» **Task details**:
Your task is to print all of the entries exactly, though the pictures should not be included.

Object state change records:
▬▬▬
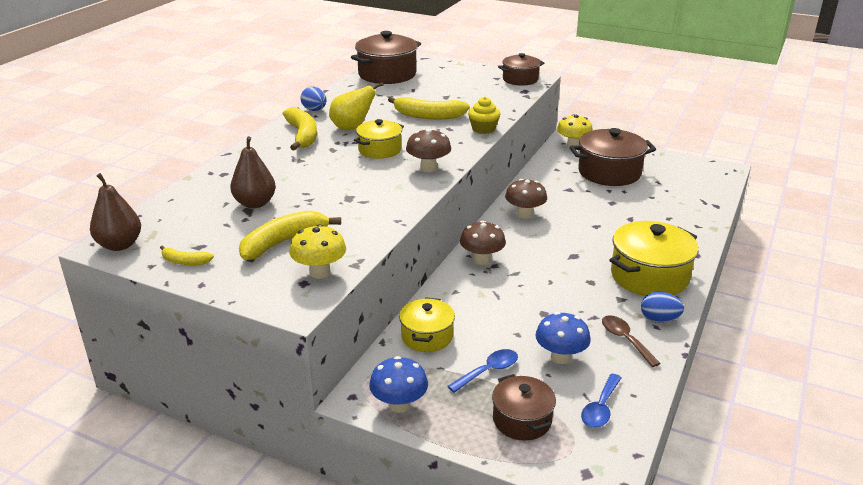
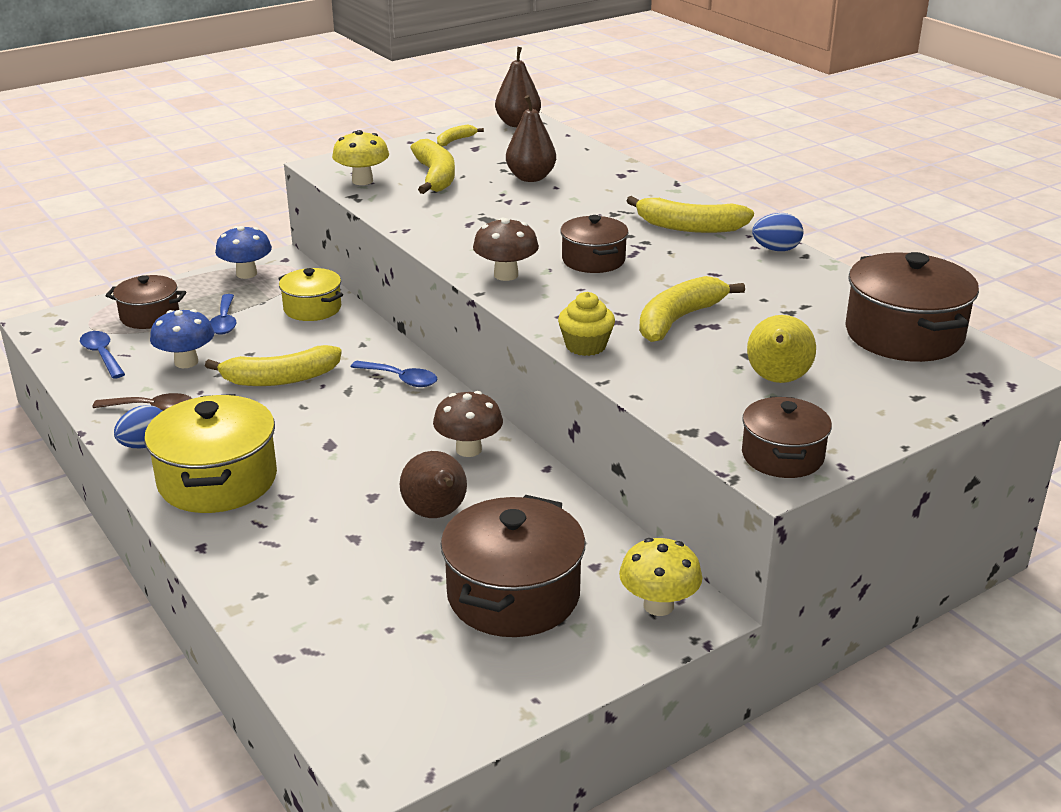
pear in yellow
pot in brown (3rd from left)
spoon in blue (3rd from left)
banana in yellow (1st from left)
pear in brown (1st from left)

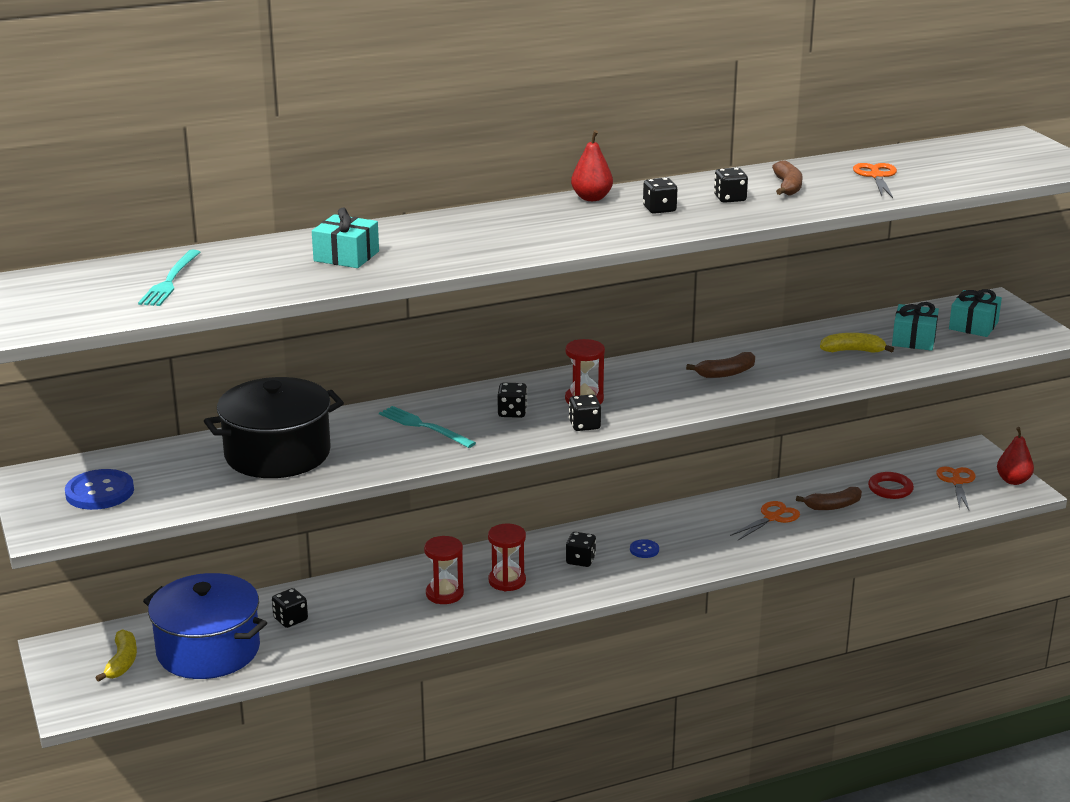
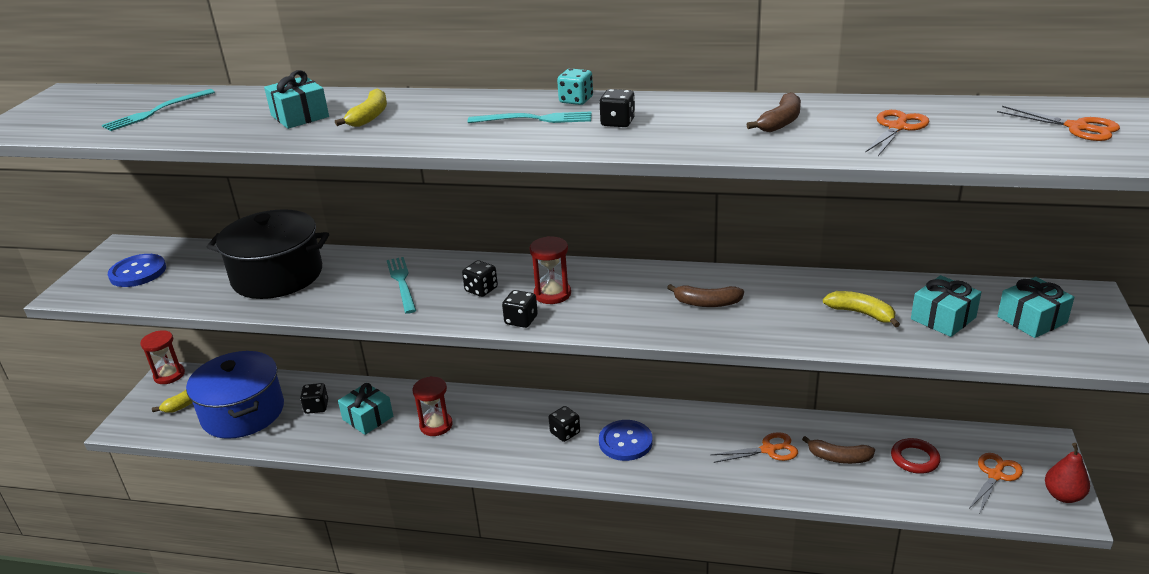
dice in turquoise
dice in black (6th from left in the first image)
hourglass in red (1st from left)
button in blue (2nd from left)
banana in yellow (2nd from left)
scissors in orange (4th from left)
fork in turquoise (3rd from left)
gift in turquoise (2nd from left)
▬▬▬
» **Answer to this exercise**:
pear in yellow
pot in brown (3rd from left)
spoon in blue (3rd from left)
banana in yellow (1st from left)
pear in brown (1st from left)

dice in turquoise
dice in black (6th from left in the first image)
hourglass in red (1st from left)
button in blue (2nd from left)
banana in yellow (2nd from left)
scissors in orange (4th from left)
fork in turquoise (3rd from left)
gift in turquoise (2nd from left)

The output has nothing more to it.